_Exercise_
Your answer should be the full data, transcribed exactly, with no pictures in it.

_Data in this exercise_
┄┄┄┄┄┄┄┄┄┄┄┄┄┄┄┄┄┄┄┄

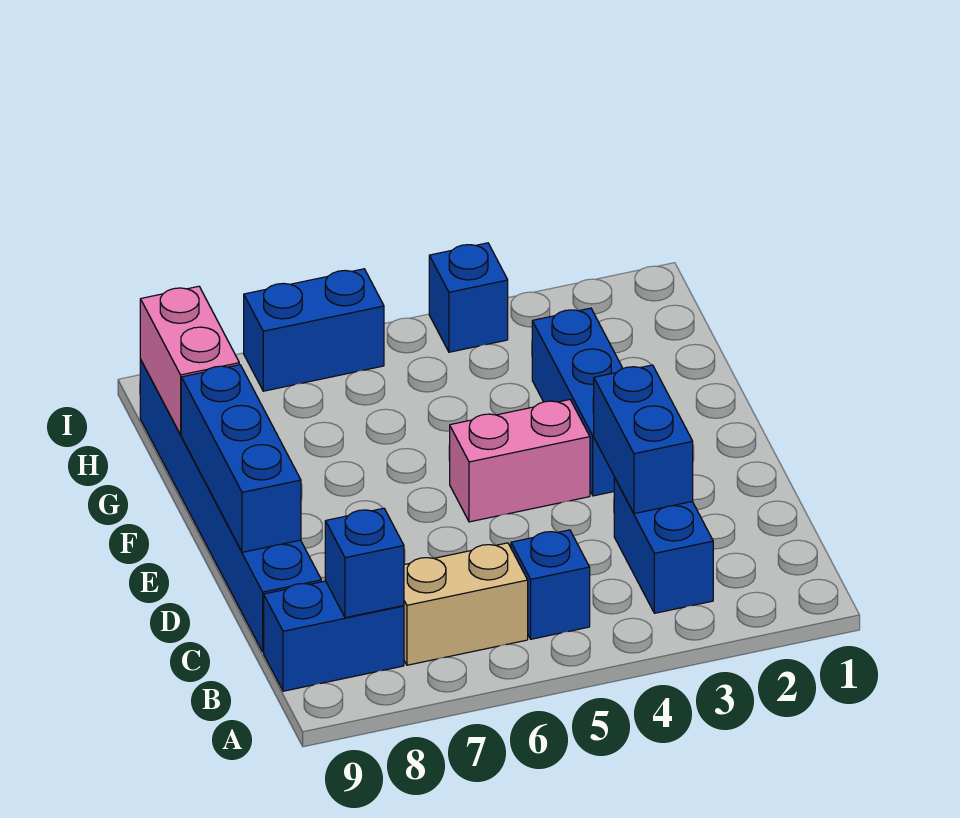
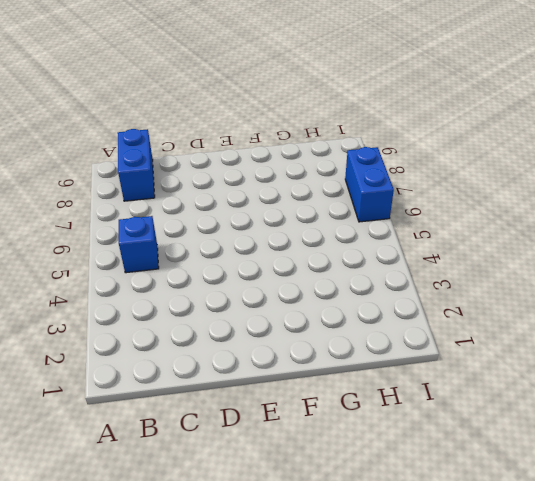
none -> blue 1x2 brick [614,477,713,613]
none -> tan 1x2 brick [404,543,528,665]
none -> blue 1x6 brick [140,360,321,652]

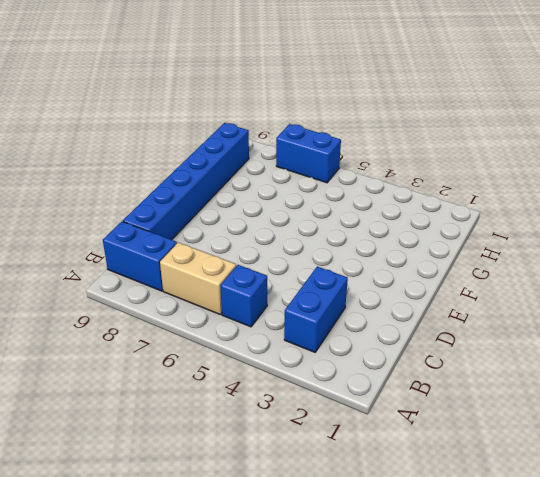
none -> blue 1x3 brick [532,308,623,496]
none -> pink 1x2 brick [450,400,590,522]
none -> blue 1x1 brick [429,243,508,352]

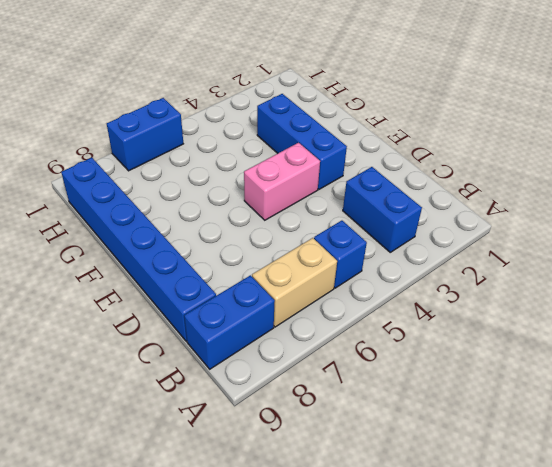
none -> blue 1x1 brick [429,243,508,352]
none -> blue 1x1 brick [325,508,404,618]
none -> blue 1x2 brick [594,365,693,514]

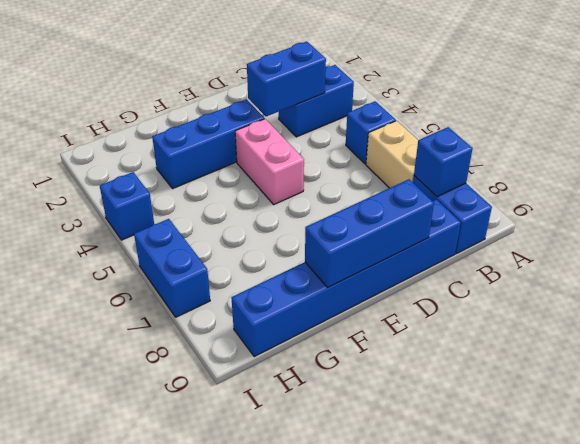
none -> pink 1x2 brick [140,286,239,435]

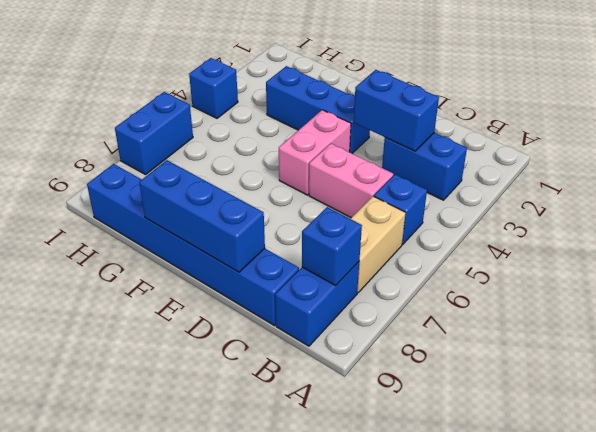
pink 1x2 brick [309,144,393,218] -> pink 1x2 brick moved to [140,286,239,435]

┄┄┄┄┄┄┄┄┄┄┄┄┄┄┄┄┄┄┄┄

_Exercise answer_
none -> blue 1x2 brick [614,477,713,613]
none -> tan 1x2 brick [404,543,528,665]
none -> blue 1x6 brick [140,360,321,652]

none -> blue 1x3 brick [532,308,623,496]
none -> pink 1x2 brick [450,400,590,522]
none -> blue 1x1 brick [429,243,508,352]

none -> blue 1x1 brick [429,243,508,352]
none -> blue 1x1 brick [325,508,404,618]
none -> blue 1x2 brick [594,365,693,514]

none -> pink 1x2 brick [140,286,239,435]

pink 1x2 brick [309,144,393,218] -> pink 1x2 brick moved to [140,286,239,435]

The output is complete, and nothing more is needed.